» Given request: Rename every "semicircle" in the records below as "half-disc" and write all the lines out again with nothing else altered. Omit the pictures from your answer.

Recorded data:
★ ★ ★ ★ ★

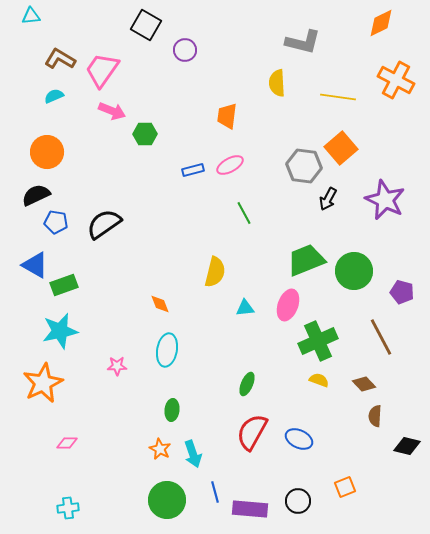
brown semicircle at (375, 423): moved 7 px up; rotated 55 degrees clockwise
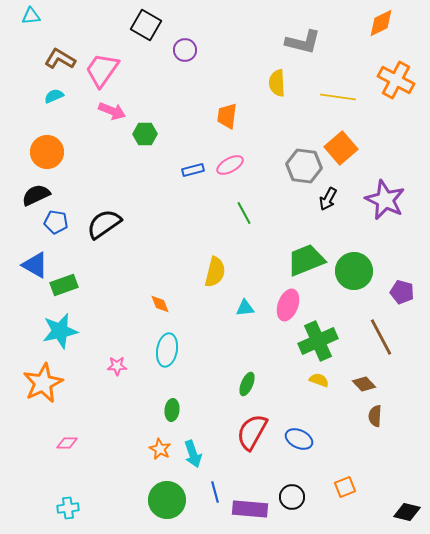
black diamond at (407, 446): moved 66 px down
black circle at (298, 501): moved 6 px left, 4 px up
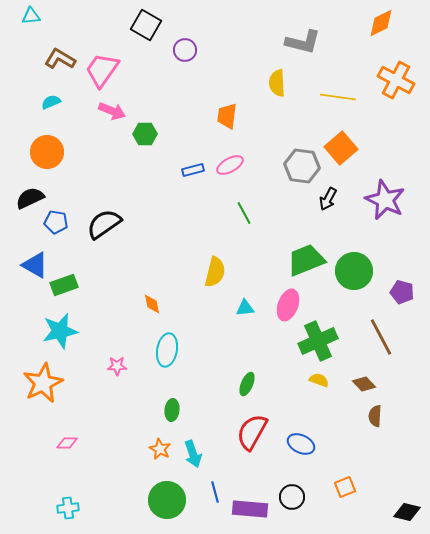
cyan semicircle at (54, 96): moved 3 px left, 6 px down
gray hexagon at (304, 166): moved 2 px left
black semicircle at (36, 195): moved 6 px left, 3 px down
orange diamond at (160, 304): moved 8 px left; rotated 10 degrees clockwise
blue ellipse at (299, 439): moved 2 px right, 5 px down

★ ★ ★ ★ ★

» Full output:
brown half-disc at (375, 423): moved 7 px up; rotated 55 degrees clockwise
black diamond at (407, 446): moved 66 px down
black circle at (298, 501): moved 6 px left, 4 px up
cyan half-disc at (54, 96): moved 3 px left, 6 px down
gray hexagon at (304, 166): moved 2 px left
black half-disc at (36, 195): moved 6 px left, 3 px down
orange diamond at (160, 304): moved 8 px left; rotated 10 degrees clockwise
blue ellipse at (299, 439): moved 2 px right, 5 px down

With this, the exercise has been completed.